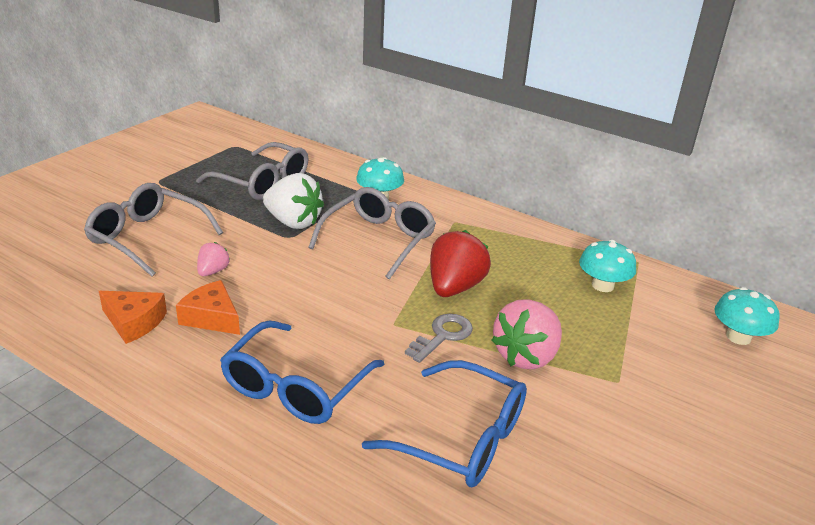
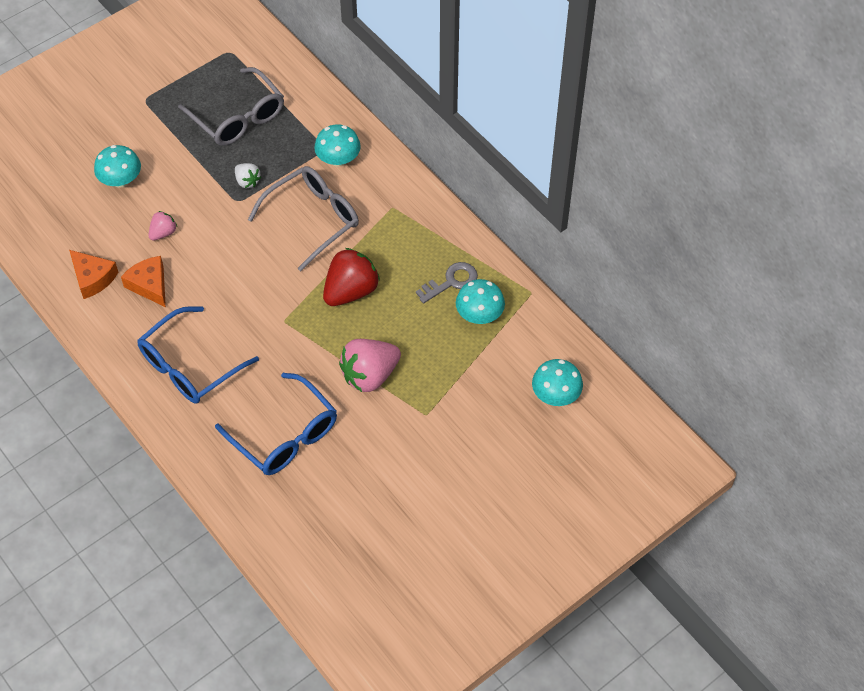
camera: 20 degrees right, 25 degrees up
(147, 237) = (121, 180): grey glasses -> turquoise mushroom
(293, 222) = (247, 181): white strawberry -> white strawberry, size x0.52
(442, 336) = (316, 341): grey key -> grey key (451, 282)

---

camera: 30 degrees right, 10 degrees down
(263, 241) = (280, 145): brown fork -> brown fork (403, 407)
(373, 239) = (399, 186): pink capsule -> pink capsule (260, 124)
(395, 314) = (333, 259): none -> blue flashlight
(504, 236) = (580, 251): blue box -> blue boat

---

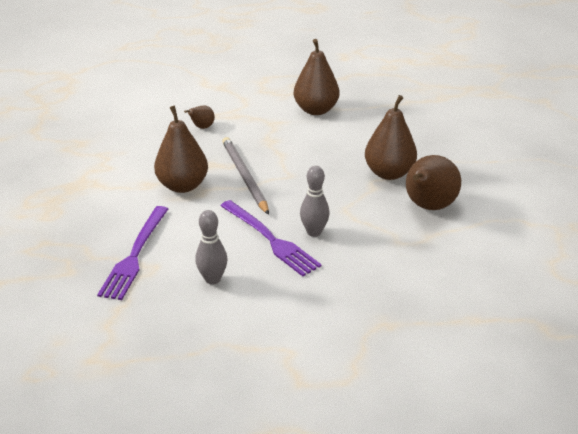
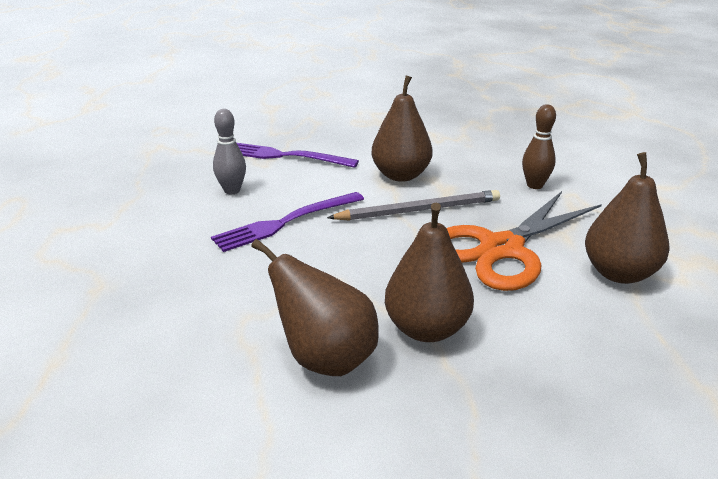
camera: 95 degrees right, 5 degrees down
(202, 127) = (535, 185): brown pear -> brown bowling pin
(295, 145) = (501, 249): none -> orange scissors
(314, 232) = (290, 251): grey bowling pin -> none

● ABOUT THIS TASK: Out of the data above, transcribe exactly and only the lines starting with the line that has "camera: 30 degrees right, 10 degrees down" and going on through the line that has "(504, 236) = (580, 251): blue", both included.

● OUTPUT OF THE EXERCISE:
camera: 30 degrees right, 10 degrees down
(263, 241) = (280, 145): brown fork -> brown fork (403, 407)
(373, 239) = (399, 186): pink capsule -> pink capsule (260, 124)
(395, 314) = (333, 259): none -> blue flashlight
(504, 236) = (580, 251): blue box -> blue boat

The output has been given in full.